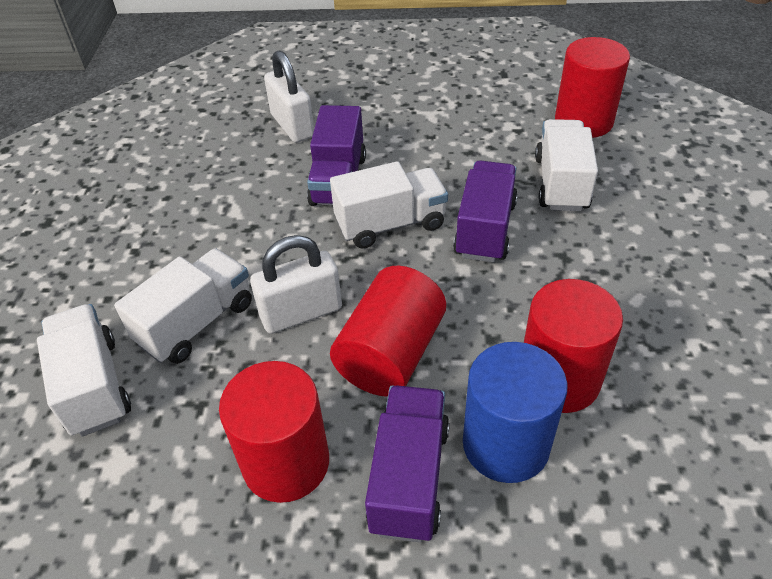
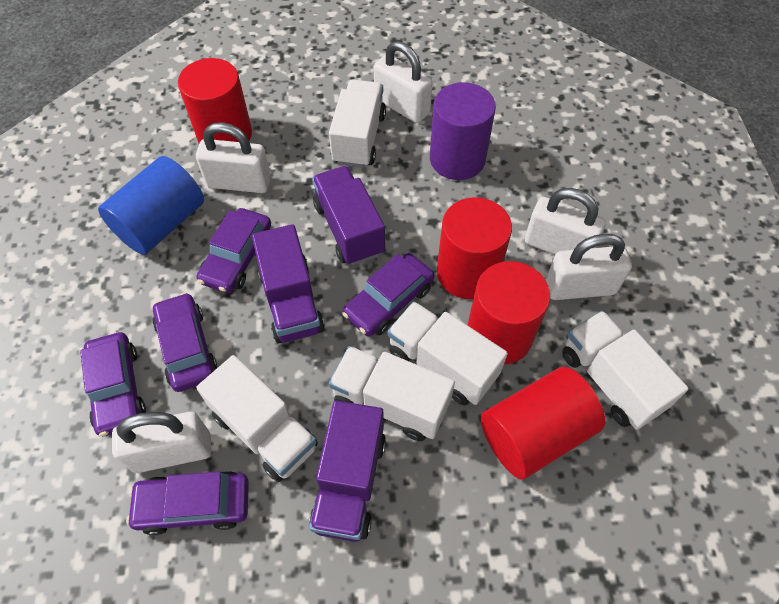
purple car: 0 -> 5
purple cylinder: 0 -> 1
white padlock: 2 -> 5
white truck: 4 -> 5

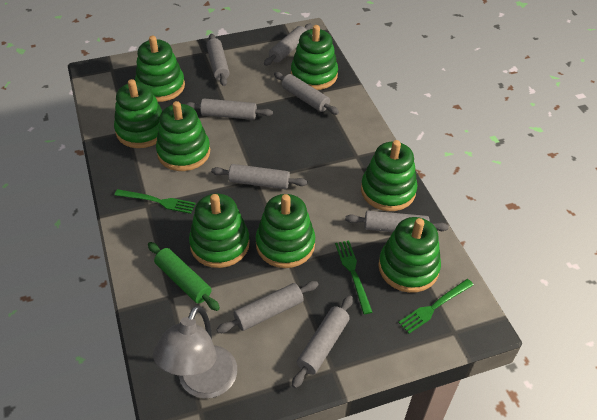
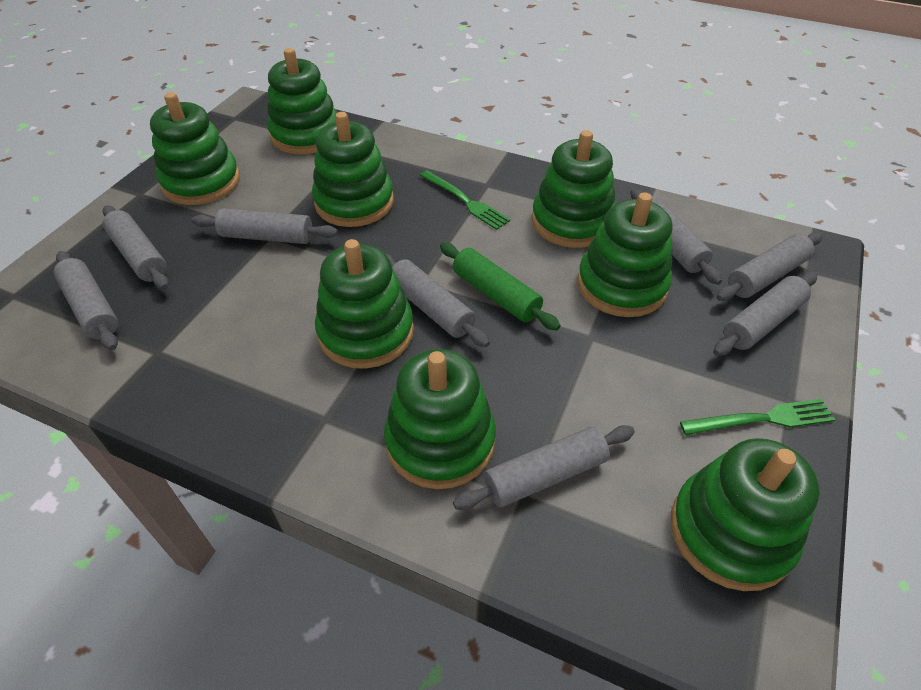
green fork: 3 -> 2
grey lamp: 1 -> 0

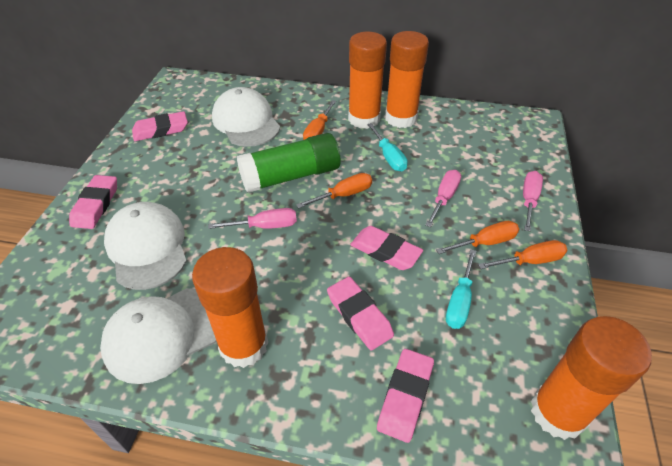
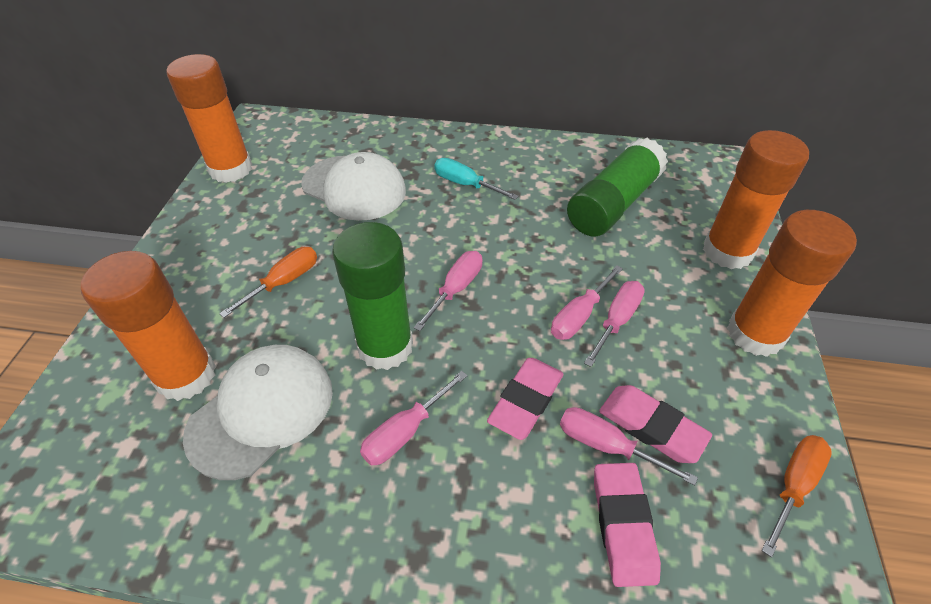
green glue stick: 1 -> 2
orange screwdriver: 4 -> 2
pink eraser: 5 -> 3
pink screwdriver: 3 -> 5
turquoise screwdriver: 2 -> 1
white cap: 3 -> 2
◇ ◇ ◇
__TASK PROMPT__
Search the data for "screwdriver" and list every line in which it occurs.

__PROBLEM SOLUTION__
orange screwdriver: 4 -> 2
pink screwdriver: 3 -> 5
turquoise screwdriver: 2 -> 1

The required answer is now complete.